• _What you need to do_
Exact wording is needed for every line from the one holding "none -> blue plate D9 level 1" to the end of the records below; write those lines out and omit the pictures.

*** Opening Data for analysis ***

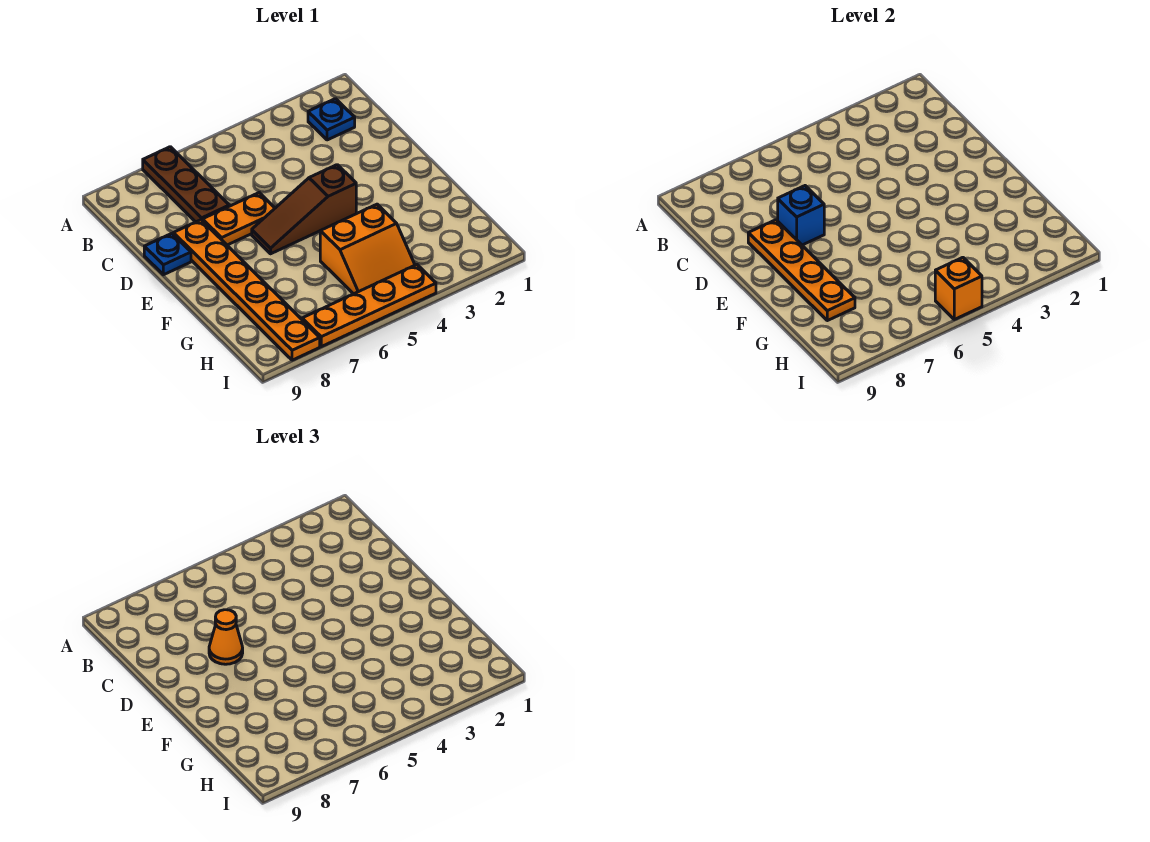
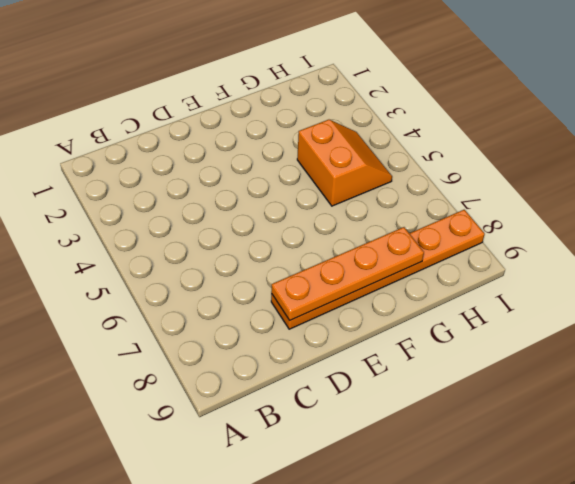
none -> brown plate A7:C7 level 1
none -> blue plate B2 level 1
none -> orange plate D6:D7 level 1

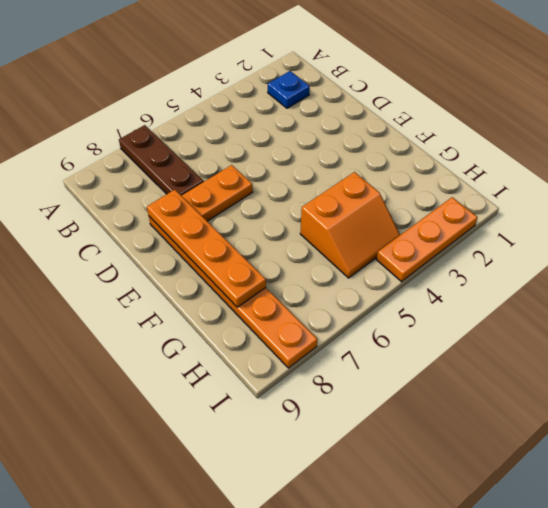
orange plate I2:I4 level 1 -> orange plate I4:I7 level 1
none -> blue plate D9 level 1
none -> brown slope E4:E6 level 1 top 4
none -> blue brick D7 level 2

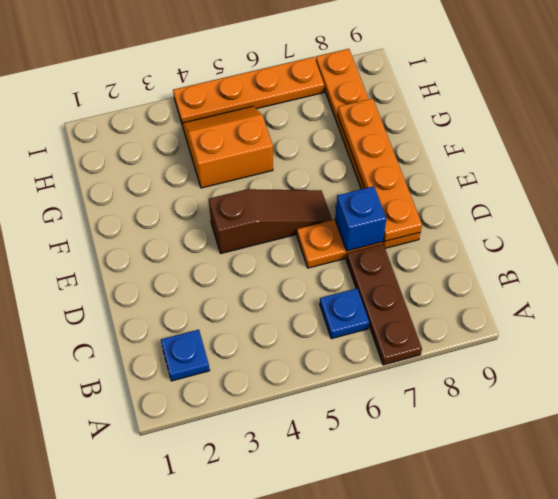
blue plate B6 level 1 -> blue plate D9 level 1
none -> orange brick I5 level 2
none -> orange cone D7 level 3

*** Closing Data for analysis ***

• _Exercise solution_
none -> blue plate D9 level 1
none -> brown slope E4:E6 level 1 top 4
none -> blue brick D7 level 2

blue plate B6 level 1 -> blue plate D9 level 1
none -> orange brick I5 level 2
none -> orange cone D7 level 3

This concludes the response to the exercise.